The data:

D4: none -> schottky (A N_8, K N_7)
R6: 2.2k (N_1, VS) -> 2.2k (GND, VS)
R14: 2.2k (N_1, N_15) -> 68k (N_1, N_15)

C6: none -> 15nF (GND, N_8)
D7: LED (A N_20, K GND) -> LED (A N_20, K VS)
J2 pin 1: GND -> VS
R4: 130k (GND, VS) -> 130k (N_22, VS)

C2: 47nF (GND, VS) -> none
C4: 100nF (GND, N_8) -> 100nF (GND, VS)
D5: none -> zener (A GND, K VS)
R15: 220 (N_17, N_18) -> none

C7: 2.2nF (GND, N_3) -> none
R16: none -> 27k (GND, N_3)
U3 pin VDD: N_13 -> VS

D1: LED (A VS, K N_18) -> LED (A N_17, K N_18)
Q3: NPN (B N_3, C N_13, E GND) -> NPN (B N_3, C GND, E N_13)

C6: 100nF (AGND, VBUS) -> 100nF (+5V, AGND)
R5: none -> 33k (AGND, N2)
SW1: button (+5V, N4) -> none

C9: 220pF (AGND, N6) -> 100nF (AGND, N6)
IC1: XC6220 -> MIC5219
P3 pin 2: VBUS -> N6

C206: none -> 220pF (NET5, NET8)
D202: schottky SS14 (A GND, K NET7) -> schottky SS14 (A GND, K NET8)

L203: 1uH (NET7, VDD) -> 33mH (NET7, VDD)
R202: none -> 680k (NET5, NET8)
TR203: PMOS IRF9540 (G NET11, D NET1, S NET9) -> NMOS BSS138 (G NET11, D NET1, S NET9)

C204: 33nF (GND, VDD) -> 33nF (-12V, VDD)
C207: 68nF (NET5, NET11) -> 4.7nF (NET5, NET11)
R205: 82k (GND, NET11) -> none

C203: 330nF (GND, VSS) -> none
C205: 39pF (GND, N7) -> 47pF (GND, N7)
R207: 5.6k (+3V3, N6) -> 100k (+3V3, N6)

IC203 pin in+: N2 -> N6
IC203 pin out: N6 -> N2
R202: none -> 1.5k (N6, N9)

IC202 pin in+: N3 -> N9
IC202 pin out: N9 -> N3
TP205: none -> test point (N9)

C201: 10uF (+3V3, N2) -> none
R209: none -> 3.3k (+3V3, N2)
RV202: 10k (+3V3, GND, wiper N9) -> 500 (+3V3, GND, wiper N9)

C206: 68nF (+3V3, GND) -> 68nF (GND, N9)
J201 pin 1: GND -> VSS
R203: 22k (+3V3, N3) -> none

What you need to do: Of the lines above, retype only those from the line containing "C4: 100nF (GND, N_8) -> 100nF (GND, VS)" through the line containing "C203: 330nF (GND, VSS) -> none", including both, exactly.

Written solution:
C4: 100nF (GND, N_8) -> 100nF (GND, VS)
D5: none -> zener (A GND, K VS)
R15: 220 (N_17, N_18) -> none

C7: 2.2nF (GND, N_3) -> none
R16: none -> 27k (GND, N_3)
U3 pin VDD: N_13 -> VS

D1: LED (A VS, K N_18) -> LED (A N_17, K N_18)
Q3: NPN (B N_3, C N_13, E GND) -> NPN (B N_3, C GND, E N_13)

C6: 100nF (AGND, VBUS) -> 100nF (+5V, AGND)
R5: none -> 33k (AGND, N2)
SW1: button (+5V, N4) -> none

C9: 220pF (AGND, N6) -> 100nF (AGND, N6)
IC1: XC6220 -> MIC5219
P3 pin 2: VBUS -> N6

C206: none -> 220pF (NET5, NET8)
D202: schottky SS14 (A GND, K NET7) -> schottky SS14 (A GND, K NET8)

L203: 1uH (NET7, VDD) -> 33mH (NET7, VDD)
R202: none -> 680k (NET5, NET8)
TR203: PMOS IRF9540 (G NET11, D NET1, S NET9) -> NMOS BSS138 (G NET11, D NET1, S NET9)

C204: 33nF (GND, VDD) -> 33nF (-12V, VDD)
C207: 68nF (NET5, NET11) -> 4.7nF (NET5, NET11)
R205: 82k (GND, NET11) -> none

C203: 330nF (GND, VSS) -> none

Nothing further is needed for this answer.